- DATA FOR THIS EXERCISE -
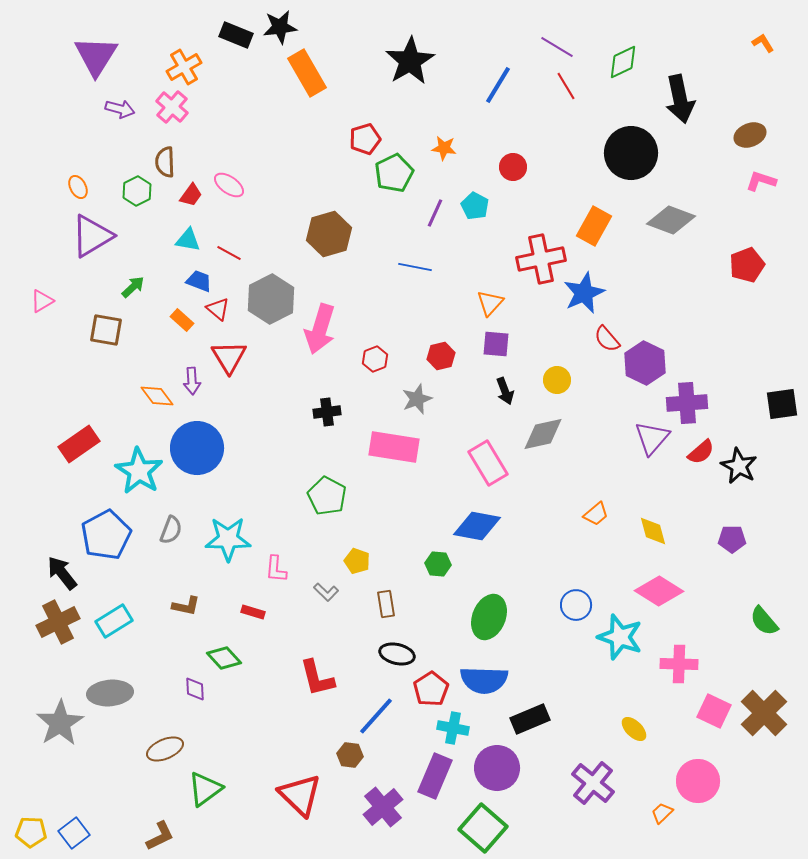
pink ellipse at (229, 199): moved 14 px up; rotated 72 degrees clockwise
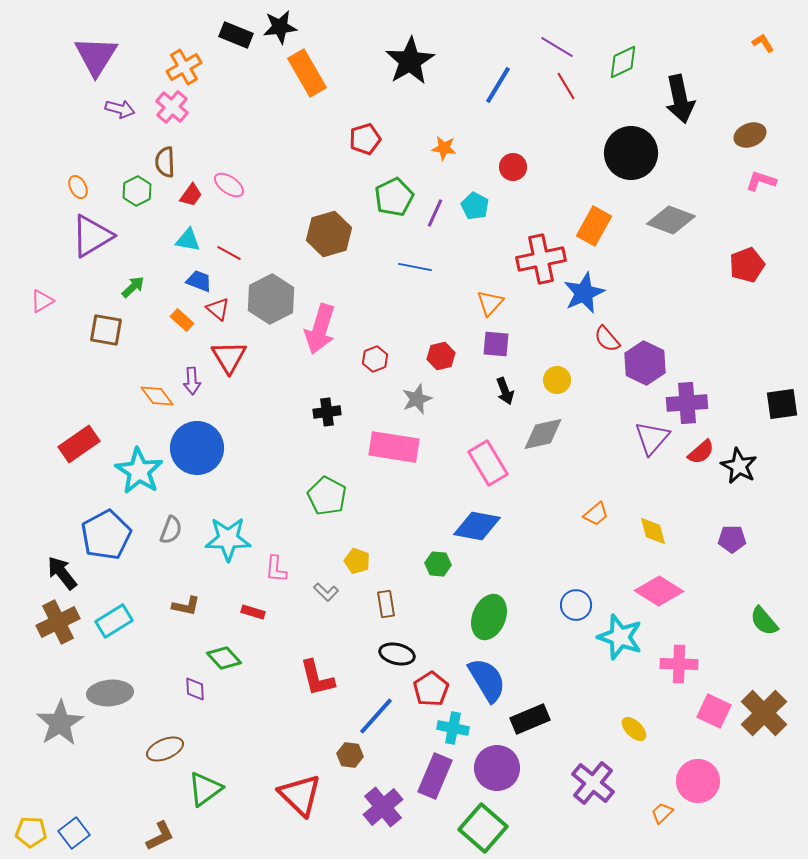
green pentagon at (394, 173): moved 24 px down
blue semicircle at (484, 680): moved 3 px right; rotated 123 degrees counterclockwise
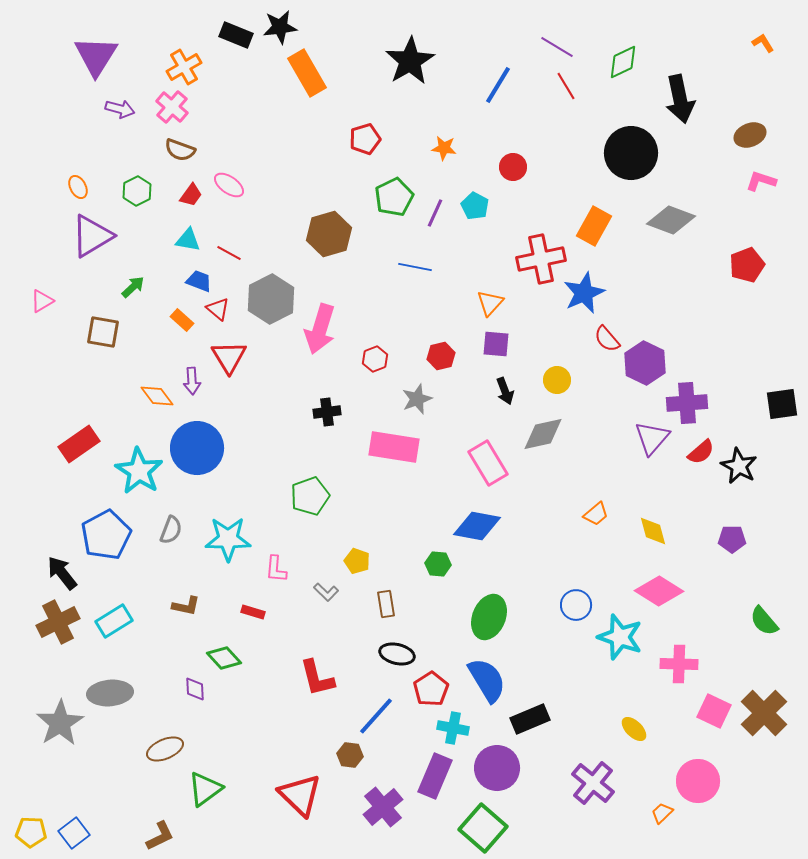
brown semicircle at (165, 162): moved 15 px right, 12 px up; rotated 68 degrees counterclockwise
brown square at (106, 330): moved 3 px left, 2 px down
green pentagon at (327, 496): moved 17 px left; rotated 24 degrees clockwise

- EXERCISE OBJECTIVE -
Rewrite all the data above, replacing "moved" with "shifted" and leaving everything else unchanged. Omit the pictures from your answer.

- WRITTEN ANSWER -
pink ellipse at (229, 199): shifted 14 px up; rotated 72 degrees clockwise
green pentagon at (394, 173): shifted 24 px down
blue semicircle at (484, 680): shifted 3 px right; rotated 123 degrees counterclockwise
brown semicircle at (165, 162): shifted 15 px right, 12 px up; rotated 68 degrees counterclockwise
brown square at (106, 330): shifted 3 px left, 2 px down
green pentagon at (327, 496): shifted 17 px left; rotated 24 degrees clockwise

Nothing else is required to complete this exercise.